• TASK DIRECTIONS: Your answer needs to include each line of the records in which the string "MATRIX" can be found.
+++ INFORMATION SHOWN +++
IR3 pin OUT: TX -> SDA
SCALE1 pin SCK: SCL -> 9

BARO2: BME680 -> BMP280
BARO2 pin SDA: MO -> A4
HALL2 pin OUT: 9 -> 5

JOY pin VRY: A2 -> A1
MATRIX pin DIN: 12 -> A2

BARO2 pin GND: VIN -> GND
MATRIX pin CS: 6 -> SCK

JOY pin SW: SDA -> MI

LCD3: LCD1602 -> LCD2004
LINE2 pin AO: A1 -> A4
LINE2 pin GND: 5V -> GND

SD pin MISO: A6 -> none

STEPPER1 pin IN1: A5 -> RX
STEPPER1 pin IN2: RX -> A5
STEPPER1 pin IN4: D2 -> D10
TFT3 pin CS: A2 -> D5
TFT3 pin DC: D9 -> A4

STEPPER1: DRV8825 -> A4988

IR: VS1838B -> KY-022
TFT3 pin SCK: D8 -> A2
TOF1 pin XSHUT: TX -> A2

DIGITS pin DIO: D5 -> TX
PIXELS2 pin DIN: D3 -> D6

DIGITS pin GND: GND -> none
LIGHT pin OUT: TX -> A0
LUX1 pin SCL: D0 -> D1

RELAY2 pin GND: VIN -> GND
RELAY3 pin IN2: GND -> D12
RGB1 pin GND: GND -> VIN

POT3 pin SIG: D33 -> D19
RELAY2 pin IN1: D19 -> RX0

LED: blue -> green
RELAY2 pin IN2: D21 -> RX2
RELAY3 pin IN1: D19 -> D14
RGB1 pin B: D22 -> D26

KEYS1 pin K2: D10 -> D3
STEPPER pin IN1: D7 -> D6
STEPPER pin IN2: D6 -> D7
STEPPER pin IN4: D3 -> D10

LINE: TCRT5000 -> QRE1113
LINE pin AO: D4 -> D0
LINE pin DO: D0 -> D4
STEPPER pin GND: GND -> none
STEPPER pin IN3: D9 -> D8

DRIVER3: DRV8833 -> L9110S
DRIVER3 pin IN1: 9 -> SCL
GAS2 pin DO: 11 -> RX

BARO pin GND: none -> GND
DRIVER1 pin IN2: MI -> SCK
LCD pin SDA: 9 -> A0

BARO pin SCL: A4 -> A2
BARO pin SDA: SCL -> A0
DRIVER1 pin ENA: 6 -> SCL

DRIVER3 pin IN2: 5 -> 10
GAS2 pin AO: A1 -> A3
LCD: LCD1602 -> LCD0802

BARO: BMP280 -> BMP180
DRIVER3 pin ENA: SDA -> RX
+++
• RESPONSE AREA:
MATRIX pin DIN: 12 -> A2
MATRIX pin CS: 6 -> SCK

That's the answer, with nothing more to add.